When a line in the entries contains the word "sHammer", copy that line in full.

★ ★ ★ ★

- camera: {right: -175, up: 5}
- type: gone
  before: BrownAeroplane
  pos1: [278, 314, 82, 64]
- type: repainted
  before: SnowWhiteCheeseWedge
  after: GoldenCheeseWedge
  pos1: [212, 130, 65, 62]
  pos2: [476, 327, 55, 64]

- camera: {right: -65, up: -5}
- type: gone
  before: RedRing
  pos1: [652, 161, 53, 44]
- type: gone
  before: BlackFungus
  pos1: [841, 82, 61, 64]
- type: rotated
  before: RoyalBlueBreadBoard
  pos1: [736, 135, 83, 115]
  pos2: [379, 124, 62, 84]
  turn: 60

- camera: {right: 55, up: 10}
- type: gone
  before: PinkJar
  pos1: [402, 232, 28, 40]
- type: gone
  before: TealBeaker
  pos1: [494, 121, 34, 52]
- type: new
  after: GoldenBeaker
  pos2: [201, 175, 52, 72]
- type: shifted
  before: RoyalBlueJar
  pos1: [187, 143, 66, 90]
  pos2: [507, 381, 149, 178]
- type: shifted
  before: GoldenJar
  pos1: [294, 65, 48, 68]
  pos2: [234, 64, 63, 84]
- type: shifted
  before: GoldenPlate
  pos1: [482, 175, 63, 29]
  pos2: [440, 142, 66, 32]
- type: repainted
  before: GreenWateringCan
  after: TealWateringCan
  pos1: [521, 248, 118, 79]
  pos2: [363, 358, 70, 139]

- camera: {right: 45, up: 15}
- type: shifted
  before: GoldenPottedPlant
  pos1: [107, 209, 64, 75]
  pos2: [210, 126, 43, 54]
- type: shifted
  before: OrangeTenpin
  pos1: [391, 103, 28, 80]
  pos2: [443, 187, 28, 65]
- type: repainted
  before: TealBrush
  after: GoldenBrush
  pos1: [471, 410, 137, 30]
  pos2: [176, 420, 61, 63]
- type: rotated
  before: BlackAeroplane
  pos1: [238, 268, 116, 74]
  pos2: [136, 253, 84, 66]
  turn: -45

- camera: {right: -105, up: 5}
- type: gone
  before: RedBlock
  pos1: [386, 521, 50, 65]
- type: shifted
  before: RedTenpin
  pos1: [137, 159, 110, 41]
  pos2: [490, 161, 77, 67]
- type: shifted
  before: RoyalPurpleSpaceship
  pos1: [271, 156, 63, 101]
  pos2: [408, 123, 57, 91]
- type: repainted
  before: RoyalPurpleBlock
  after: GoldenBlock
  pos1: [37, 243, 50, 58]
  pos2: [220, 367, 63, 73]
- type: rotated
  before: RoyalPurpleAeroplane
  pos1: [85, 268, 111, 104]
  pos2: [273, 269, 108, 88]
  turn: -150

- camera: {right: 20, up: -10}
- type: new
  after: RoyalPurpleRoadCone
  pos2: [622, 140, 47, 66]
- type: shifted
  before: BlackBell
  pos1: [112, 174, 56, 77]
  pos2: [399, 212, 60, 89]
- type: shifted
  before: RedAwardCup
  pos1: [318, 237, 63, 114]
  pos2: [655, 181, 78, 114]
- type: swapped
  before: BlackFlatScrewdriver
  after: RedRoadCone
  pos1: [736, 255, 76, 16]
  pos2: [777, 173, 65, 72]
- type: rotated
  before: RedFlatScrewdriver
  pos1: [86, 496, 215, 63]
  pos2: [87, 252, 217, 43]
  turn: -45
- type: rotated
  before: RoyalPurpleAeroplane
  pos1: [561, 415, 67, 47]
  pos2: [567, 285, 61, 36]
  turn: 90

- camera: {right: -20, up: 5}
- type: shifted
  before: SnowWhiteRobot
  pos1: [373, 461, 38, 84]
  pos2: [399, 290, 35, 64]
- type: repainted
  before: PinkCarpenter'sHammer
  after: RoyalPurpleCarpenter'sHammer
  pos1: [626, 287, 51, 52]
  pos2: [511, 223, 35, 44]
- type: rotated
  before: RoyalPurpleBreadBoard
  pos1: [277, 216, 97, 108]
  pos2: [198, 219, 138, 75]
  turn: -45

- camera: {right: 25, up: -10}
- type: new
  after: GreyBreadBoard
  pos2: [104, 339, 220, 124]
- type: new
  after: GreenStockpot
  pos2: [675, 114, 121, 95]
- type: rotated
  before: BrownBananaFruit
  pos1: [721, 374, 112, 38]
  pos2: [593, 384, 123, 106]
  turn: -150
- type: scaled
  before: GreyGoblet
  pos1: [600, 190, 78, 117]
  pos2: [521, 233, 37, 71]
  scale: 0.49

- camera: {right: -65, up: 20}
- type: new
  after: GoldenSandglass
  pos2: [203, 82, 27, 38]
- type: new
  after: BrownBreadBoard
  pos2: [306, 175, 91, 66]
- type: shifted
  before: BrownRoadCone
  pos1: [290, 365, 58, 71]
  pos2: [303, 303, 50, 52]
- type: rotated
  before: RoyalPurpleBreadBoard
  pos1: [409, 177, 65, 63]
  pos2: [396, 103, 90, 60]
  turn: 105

★ ★ ★ ★

* ANSWER *
  before: PinkCarpenter'sHammer
  after: RoyalPurpleCarpenter'sHammer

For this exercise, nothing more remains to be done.